> [ACTION ITEM]
When you transcribe the data below, reproduce every line exactly and leave each picture out.

> [GIVEN INFORMATION]
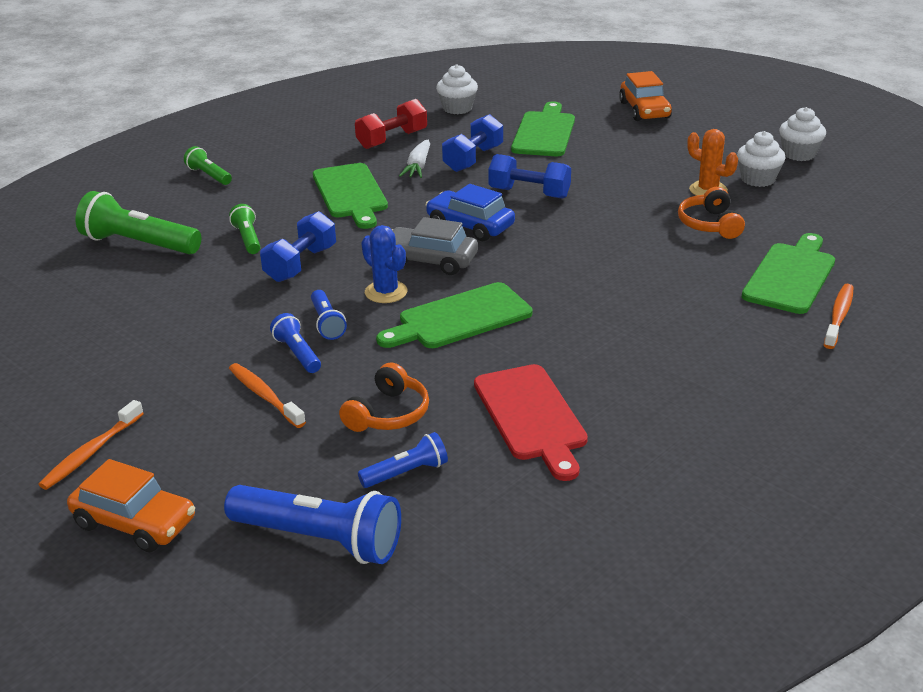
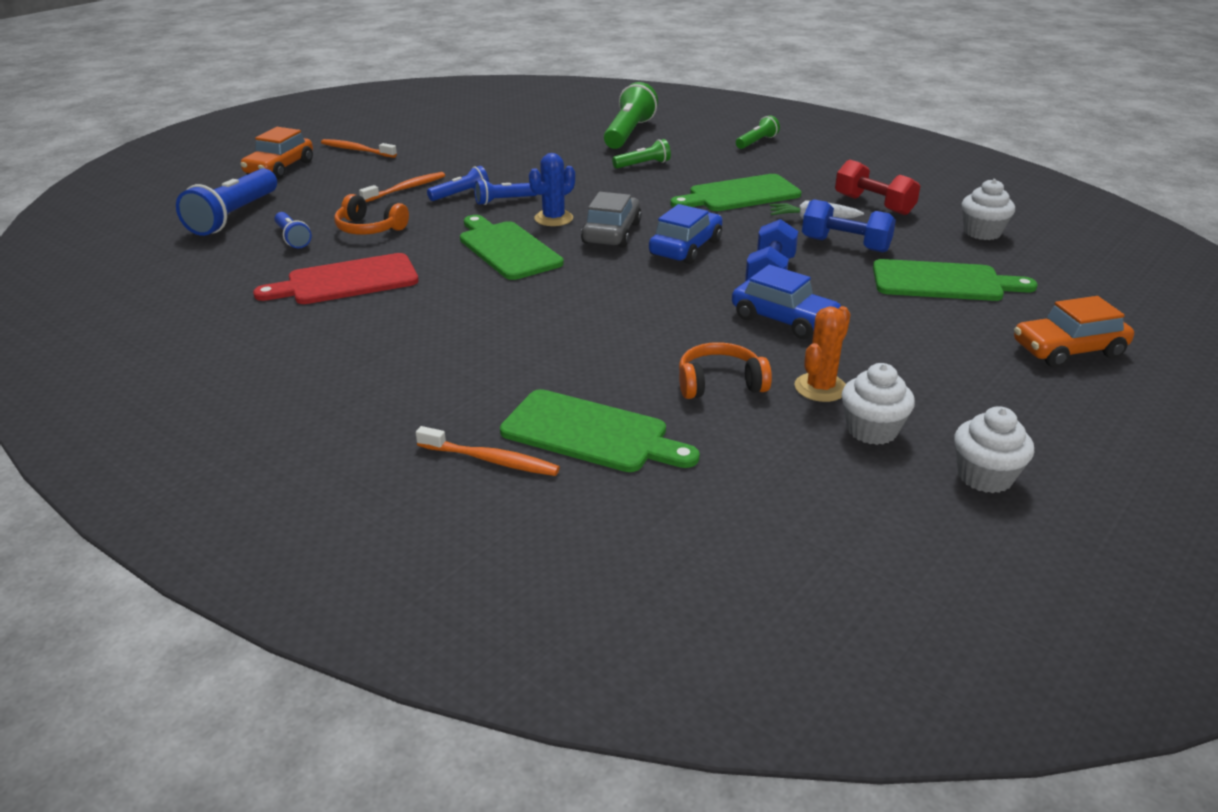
camera: 85 degrees right, 0 degrees up
(301, 264) = (601, 185): blue dumbbell -> none
(608, 194) = (784, 320): none -> blue car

> [RESULT OF THE TASK]
camera: 85 degrees right, 0 degrees up
(301, 264) = (601, 185): blue dumbbell -> none
(608, 194) = (784, 320): none -> blue car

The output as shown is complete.